### WORK REQUEST
Among the entries, which lines carry the string "black"? Copy each of them.

━━━━━━━━━━━━━━━━━━━━━━━━━━━━━━

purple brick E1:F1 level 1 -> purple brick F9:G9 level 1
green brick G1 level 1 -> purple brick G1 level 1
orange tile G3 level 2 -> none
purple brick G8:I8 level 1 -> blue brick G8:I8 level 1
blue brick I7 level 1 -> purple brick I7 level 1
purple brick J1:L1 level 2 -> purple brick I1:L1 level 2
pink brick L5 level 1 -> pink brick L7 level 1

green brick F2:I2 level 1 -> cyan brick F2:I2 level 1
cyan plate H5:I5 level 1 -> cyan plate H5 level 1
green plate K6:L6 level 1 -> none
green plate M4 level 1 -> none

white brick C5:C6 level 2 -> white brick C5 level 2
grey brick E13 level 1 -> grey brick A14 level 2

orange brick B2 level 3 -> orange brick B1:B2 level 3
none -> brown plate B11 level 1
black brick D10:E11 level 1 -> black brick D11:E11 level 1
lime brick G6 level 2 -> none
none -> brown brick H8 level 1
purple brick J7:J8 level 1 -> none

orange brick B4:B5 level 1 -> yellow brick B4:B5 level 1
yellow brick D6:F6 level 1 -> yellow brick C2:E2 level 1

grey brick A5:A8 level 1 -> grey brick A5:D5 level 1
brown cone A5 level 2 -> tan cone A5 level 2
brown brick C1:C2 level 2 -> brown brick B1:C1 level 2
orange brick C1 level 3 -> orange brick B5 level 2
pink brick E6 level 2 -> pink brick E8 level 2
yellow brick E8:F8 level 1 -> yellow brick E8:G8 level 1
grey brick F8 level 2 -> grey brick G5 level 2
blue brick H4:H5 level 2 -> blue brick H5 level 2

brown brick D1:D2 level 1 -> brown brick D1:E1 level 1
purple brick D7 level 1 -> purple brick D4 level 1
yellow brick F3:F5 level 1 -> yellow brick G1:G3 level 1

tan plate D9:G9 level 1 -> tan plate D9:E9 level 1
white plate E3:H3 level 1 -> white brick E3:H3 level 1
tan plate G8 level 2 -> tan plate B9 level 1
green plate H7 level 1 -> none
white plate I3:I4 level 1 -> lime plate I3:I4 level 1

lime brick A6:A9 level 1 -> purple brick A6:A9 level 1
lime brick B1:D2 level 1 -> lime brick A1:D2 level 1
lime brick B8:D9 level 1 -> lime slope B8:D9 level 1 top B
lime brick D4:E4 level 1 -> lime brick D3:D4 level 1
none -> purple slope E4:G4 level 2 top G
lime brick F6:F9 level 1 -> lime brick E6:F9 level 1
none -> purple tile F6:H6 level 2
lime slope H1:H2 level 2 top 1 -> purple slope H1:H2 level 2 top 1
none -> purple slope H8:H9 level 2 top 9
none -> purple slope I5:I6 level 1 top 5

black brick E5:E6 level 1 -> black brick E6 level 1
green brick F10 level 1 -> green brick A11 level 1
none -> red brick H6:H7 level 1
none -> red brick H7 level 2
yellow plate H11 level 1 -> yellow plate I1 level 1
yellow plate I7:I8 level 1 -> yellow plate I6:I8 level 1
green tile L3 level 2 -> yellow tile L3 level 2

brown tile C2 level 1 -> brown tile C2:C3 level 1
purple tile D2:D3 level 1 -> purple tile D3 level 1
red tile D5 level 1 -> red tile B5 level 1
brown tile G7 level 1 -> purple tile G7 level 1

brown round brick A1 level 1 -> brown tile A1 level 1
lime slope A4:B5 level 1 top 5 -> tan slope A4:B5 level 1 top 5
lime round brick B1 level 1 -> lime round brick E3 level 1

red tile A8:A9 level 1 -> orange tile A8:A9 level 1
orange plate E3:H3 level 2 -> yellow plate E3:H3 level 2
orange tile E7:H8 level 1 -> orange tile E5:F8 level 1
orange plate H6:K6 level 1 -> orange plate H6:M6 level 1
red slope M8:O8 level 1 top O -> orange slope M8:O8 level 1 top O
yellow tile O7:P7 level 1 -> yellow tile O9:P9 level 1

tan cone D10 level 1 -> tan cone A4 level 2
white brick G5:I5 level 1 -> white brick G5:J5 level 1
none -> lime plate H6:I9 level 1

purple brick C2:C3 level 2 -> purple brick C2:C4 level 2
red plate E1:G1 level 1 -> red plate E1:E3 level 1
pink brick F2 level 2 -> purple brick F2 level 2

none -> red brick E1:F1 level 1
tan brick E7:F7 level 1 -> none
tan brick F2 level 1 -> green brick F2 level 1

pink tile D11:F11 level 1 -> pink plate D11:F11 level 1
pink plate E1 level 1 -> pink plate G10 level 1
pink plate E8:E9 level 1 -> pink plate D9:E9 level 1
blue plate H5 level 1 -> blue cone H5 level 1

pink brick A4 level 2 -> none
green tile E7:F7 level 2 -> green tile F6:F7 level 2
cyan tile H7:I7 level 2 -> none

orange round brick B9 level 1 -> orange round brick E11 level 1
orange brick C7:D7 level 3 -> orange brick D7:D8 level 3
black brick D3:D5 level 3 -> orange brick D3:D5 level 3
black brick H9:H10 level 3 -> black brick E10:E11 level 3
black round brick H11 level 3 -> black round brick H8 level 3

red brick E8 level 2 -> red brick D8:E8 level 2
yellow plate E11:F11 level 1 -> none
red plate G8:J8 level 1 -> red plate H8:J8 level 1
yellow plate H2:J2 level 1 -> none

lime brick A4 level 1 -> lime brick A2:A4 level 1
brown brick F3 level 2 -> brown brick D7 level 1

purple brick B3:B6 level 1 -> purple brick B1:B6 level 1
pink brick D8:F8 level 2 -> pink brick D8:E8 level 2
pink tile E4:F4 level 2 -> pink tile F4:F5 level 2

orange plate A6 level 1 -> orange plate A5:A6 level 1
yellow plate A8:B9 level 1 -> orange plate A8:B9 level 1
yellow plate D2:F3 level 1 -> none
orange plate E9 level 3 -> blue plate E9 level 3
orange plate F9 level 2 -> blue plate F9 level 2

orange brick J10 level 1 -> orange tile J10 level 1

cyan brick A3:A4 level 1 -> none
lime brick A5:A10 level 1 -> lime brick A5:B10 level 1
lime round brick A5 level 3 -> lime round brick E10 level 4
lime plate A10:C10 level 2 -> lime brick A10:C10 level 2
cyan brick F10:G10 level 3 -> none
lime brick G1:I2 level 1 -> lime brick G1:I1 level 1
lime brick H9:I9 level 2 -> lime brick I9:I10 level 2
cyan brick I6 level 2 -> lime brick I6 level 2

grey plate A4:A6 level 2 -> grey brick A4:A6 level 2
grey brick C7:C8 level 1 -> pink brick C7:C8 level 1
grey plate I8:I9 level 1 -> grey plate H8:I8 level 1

━━━━━━━━━━━━━━━━━━━━━━━━━━━━━━

### TASK RESPONSE
black brick D10:E11 level 1 -> black brick D11:E11 level 1
black brick E5:E6 level 1 -> black brick E6 level 1
black brick D3:D5 level 3 -> orange brick D3:D5 level 3
black brick H9:H10 level 3 -> black brick E10:E11 level 3
black round brick H11 level 3 -> black round brick H8 level 3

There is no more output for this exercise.